> Scene change data
━━━━━━━━━━

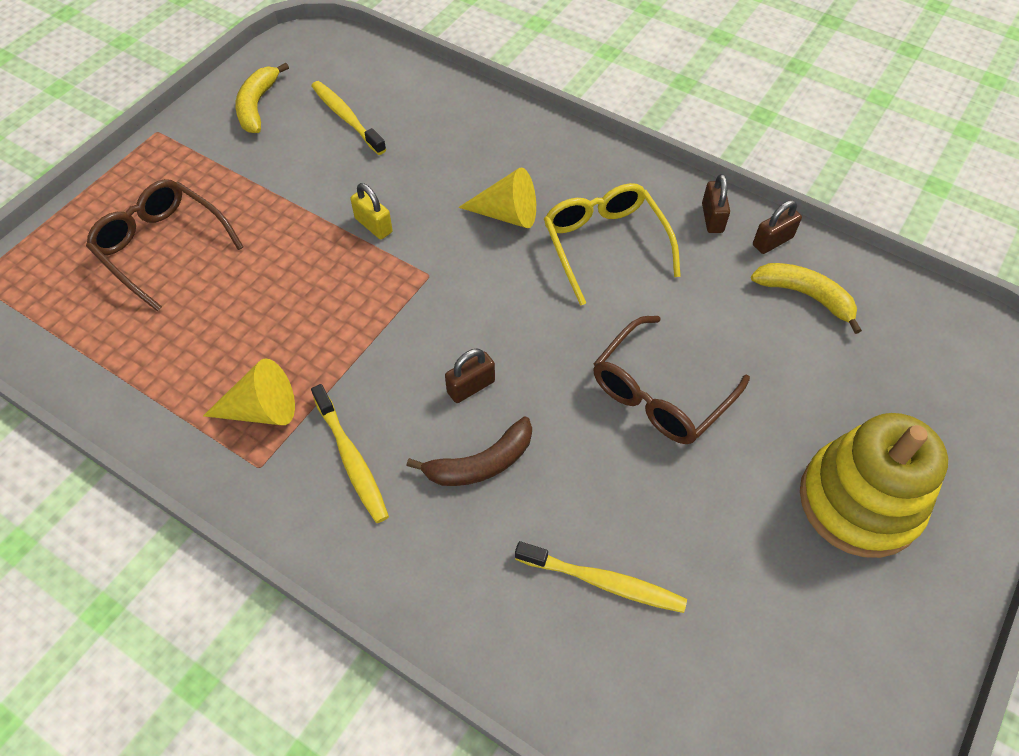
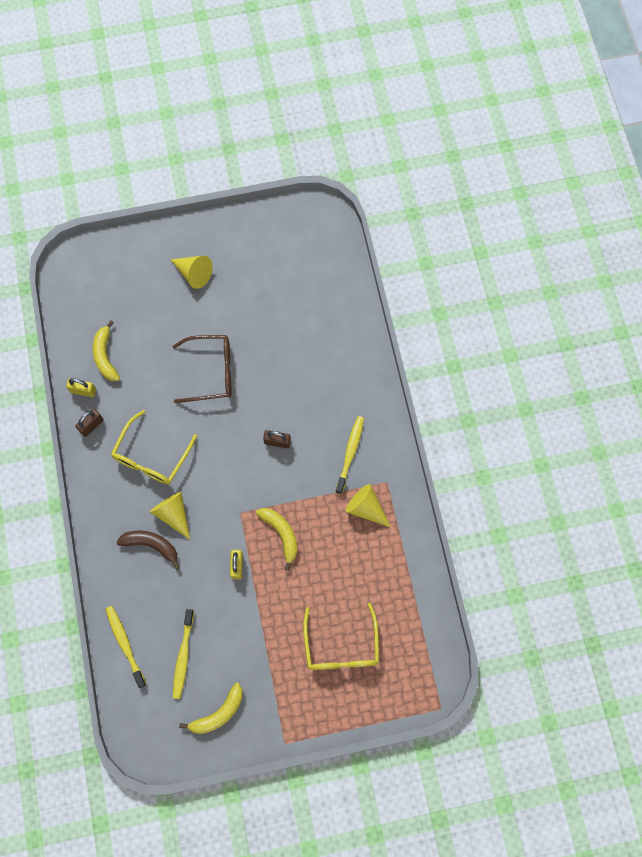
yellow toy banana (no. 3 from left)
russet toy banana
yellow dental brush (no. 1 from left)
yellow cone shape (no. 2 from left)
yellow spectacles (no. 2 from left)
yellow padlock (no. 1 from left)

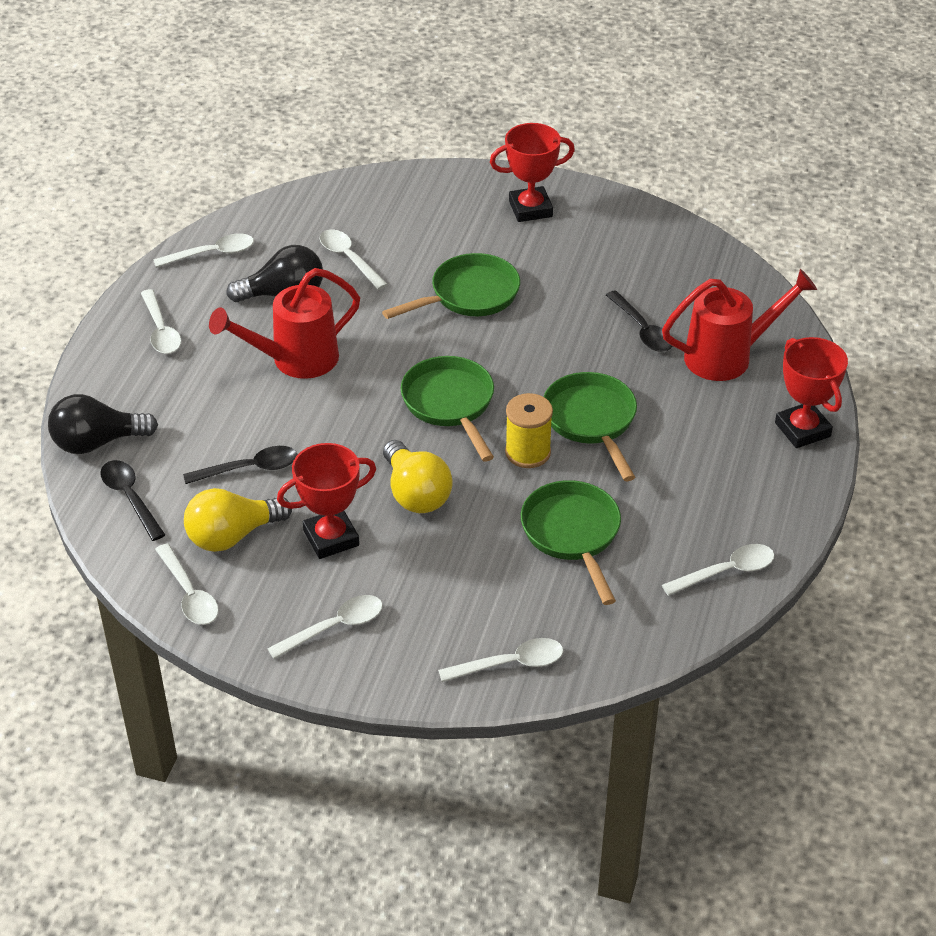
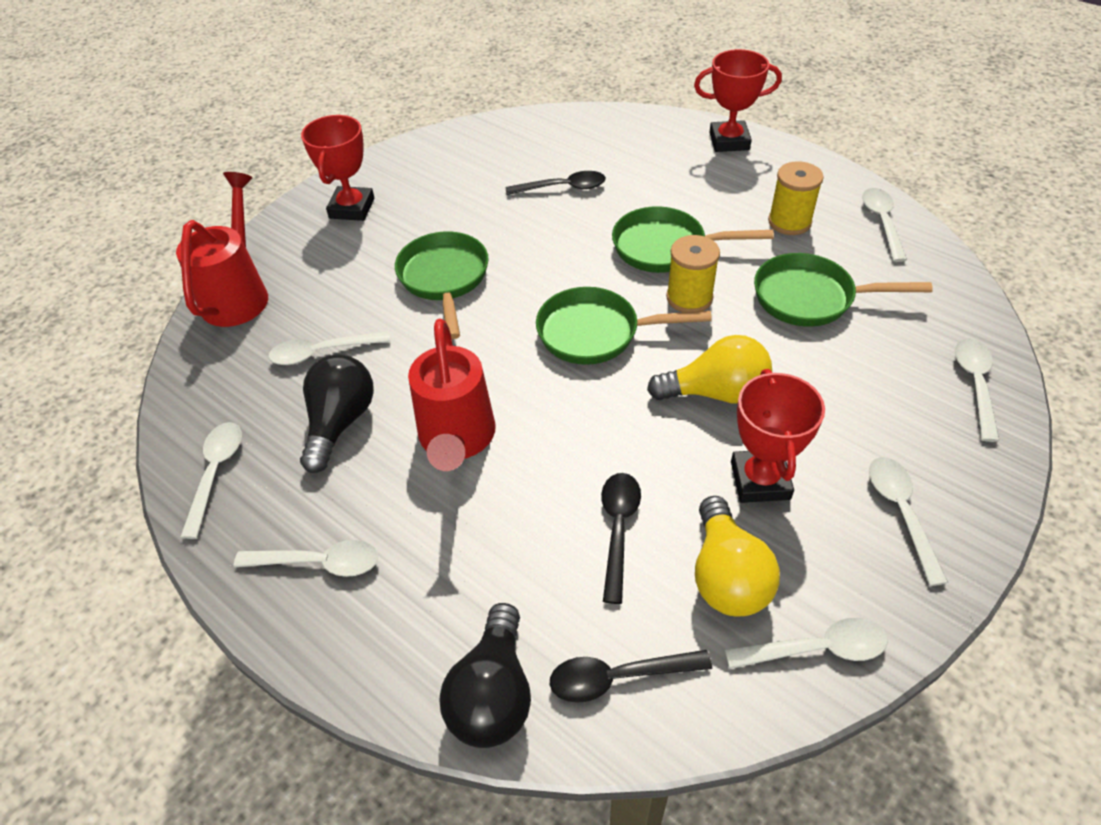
yellow reel of thread (no. 2 from left)
crimson watering can (no. 1 from left)

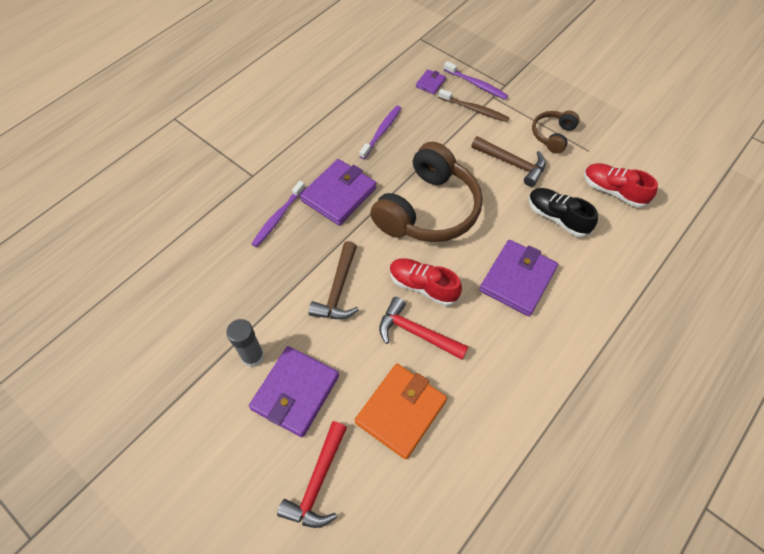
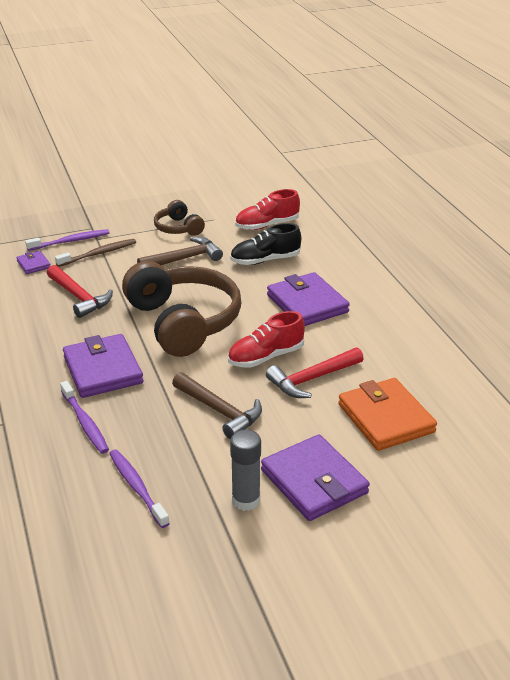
crimson claw hammer (no. 1 from left)
violet dental brush (no. 3 from left)

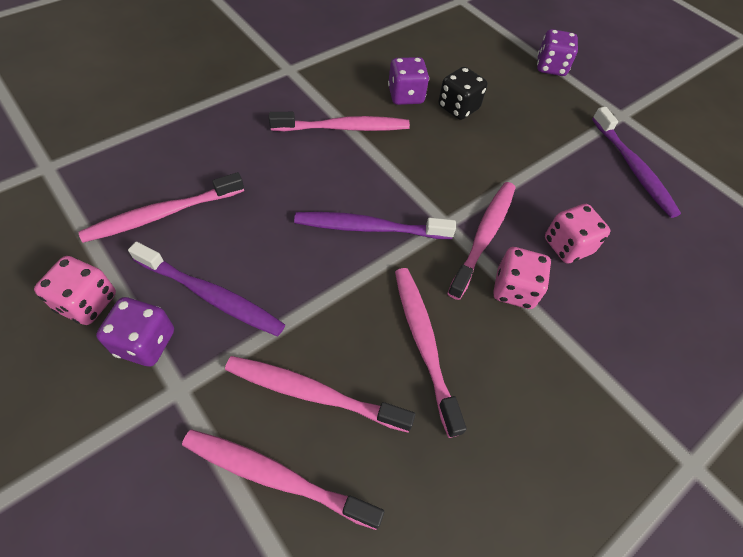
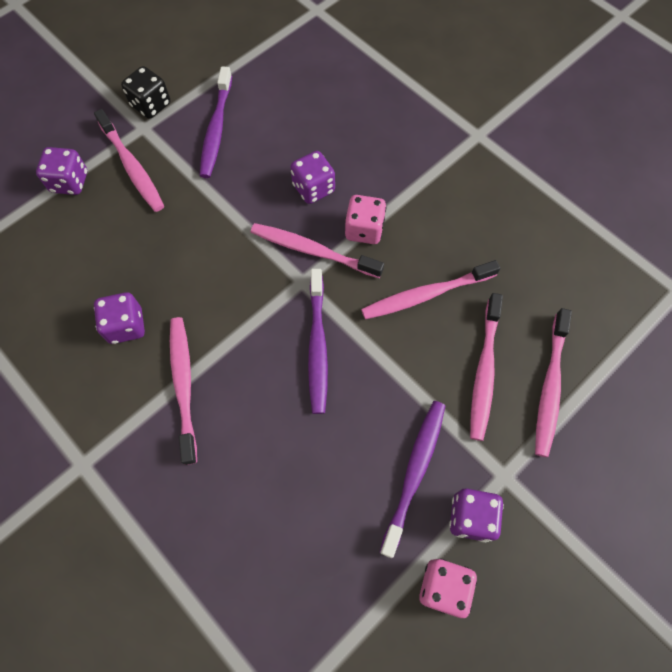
rosy dental brush (no. 1 from left)
ebony game die
violet game die (no. 3 from left)
violet dental brush (no. 1 from left)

━━━━━━━━━━

> WHAT IS EXPECTED
Extract, word for word, every line from the one containing "yellow cone shape (no. 2 from left)" to the end of the data above, both ends included, and leave out the pictures.

> REPLY
yellow cone shape (no. 2 from left)
yellow spectacles (no. 2 from left)
yellow padlock (no. 1 from left)

yellow reel of thread (no. 2 from left)
crimson watering can (no. 1 from left)

crimson claw hammer (no. 1 from left)
violet dental brush (no. 3 from left)

rosy dental brush (no. 1 from left)
ebony game die
violet game die (no. 3 from left)
violet dental brush (no. 1 from left)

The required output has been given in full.